What is needed here is an exact repetition of the records below, beginning at the line that has "C15: 10uF (plus" and stopping after the line that has "U2 pin in-: MID -> VO".

> Information provided:
###

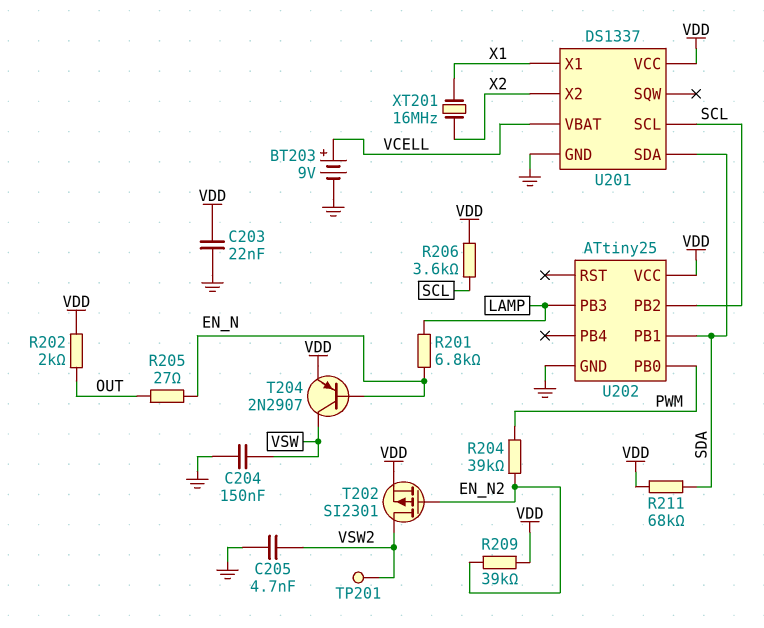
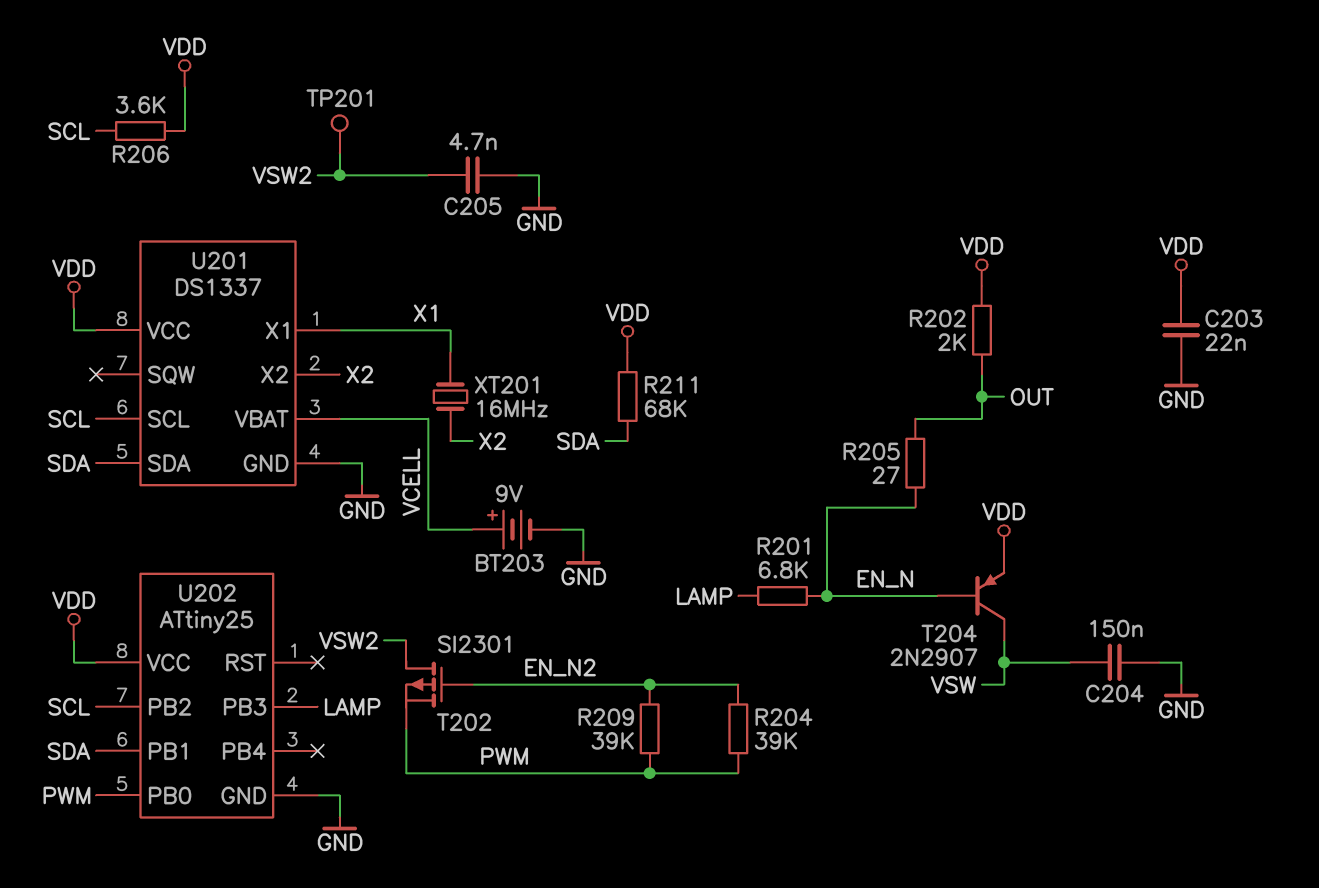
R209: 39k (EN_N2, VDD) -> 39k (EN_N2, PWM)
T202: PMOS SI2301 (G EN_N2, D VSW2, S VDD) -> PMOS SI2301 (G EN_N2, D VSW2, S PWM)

###

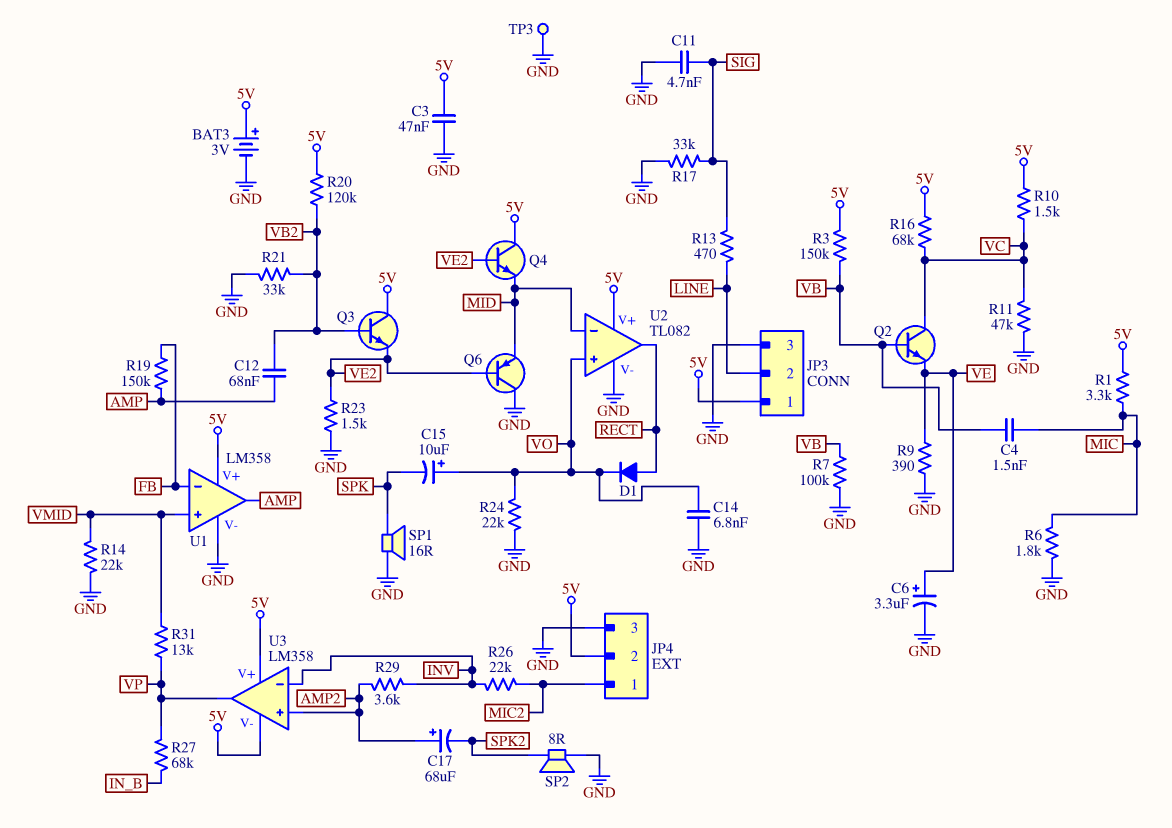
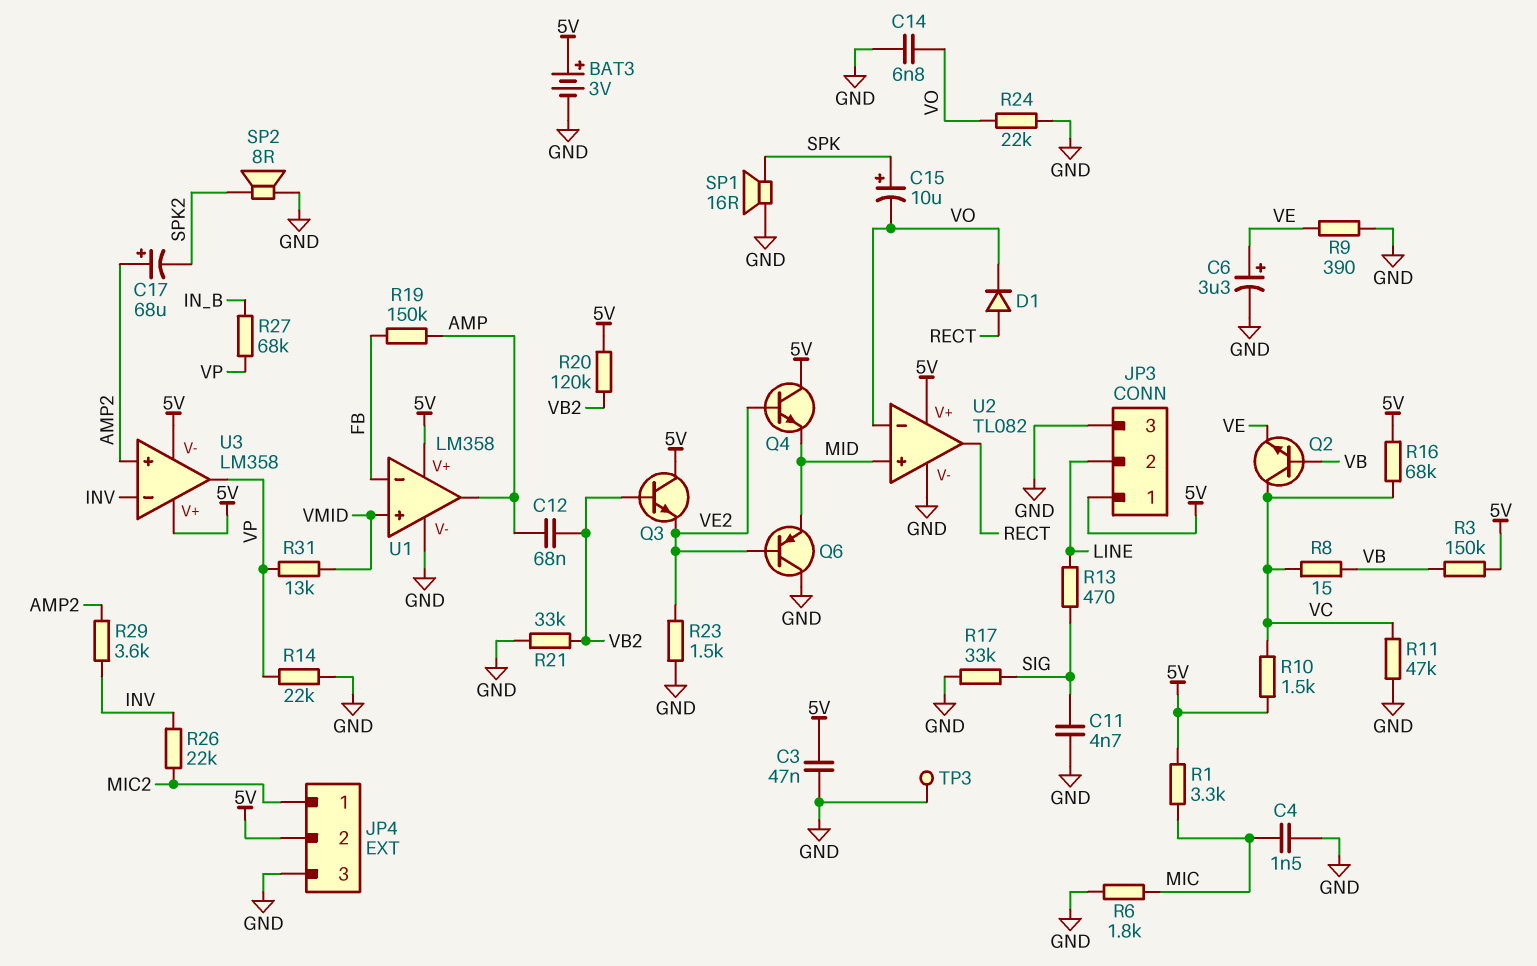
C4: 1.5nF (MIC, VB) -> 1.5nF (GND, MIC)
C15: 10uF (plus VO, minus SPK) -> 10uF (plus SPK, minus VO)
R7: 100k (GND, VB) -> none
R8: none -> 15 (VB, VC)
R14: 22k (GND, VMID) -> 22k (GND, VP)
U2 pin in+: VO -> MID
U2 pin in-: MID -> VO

###

> Answer space:
C15: 10uF (plus VO, minus SPK) -> 10uF (plus SPK, minus VO)
R7: 100k (GND, VB) -> none
R8: none -> 15 (VB, VC)
R14: 22k (GND, VMID) -> 22k (GND, VP)
U2 pin in+: VO -> MID
U2 pin in-: MID -> VO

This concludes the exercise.